- The data
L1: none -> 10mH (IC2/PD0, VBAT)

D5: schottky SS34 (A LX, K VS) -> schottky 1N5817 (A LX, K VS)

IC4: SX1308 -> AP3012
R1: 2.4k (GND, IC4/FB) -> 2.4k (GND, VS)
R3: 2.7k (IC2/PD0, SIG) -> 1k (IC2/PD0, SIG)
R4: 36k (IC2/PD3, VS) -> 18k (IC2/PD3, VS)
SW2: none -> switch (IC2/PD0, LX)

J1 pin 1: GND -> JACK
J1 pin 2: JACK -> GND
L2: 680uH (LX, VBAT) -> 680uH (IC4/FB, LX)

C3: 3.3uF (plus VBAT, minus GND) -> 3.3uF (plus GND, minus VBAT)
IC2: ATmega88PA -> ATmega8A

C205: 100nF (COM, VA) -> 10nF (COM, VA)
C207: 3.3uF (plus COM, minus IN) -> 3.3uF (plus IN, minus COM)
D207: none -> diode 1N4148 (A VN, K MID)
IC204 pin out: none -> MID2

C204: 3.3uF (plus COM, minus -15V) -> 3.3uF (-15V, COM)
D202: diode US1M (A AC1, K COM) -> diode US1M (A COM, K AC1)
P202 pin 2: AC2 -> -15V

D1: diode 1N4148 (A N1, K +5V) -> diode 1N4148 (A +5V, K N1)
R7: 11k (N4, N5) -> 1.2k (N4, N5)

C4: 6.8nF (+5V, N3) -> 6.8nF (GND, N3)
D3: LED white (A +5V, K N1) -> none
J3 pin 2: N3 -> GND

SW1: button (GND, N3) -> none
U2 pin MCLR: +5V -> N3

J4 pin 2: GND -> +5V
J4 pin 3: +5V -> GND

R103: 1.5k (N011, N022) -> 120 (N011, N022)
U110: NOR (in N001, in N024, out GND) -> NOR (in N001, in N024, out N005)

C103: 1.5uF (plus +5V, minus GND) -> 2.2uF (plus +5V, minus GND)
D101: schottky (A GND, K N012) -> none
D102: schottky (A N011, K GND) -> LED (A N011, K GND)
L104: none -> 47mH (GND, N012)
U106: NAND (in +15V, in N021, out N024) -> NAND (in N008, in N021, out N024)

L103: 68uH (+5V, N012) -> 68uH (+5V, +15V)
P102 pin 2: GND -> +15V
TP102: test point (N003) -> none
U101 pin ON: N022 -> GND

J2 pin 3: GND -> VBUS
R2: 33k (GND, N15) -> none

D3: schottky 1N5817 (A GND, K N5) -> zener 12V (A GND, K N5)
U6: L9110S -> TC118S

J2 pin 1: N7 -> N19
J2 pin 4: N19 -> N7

- About this exercise
Go through the listing above and copy each line in which the string "minus" is found.

- Response to this task
C3: 3.3uF (plus VBAT, minus GND) -> 3.3uF (plus GND, minus VBAT)
C207: 3.3uF (plus COM, minus IN) -> 3.3uF (plus IN, minus COM)
C204: 3.3uF (plus COM, minus -15V) -> 3.3uF (-15V, COM)
C103: 1.5uF (plus +5V, minus GND) -> 2.2uF (plus +5V, minus GND)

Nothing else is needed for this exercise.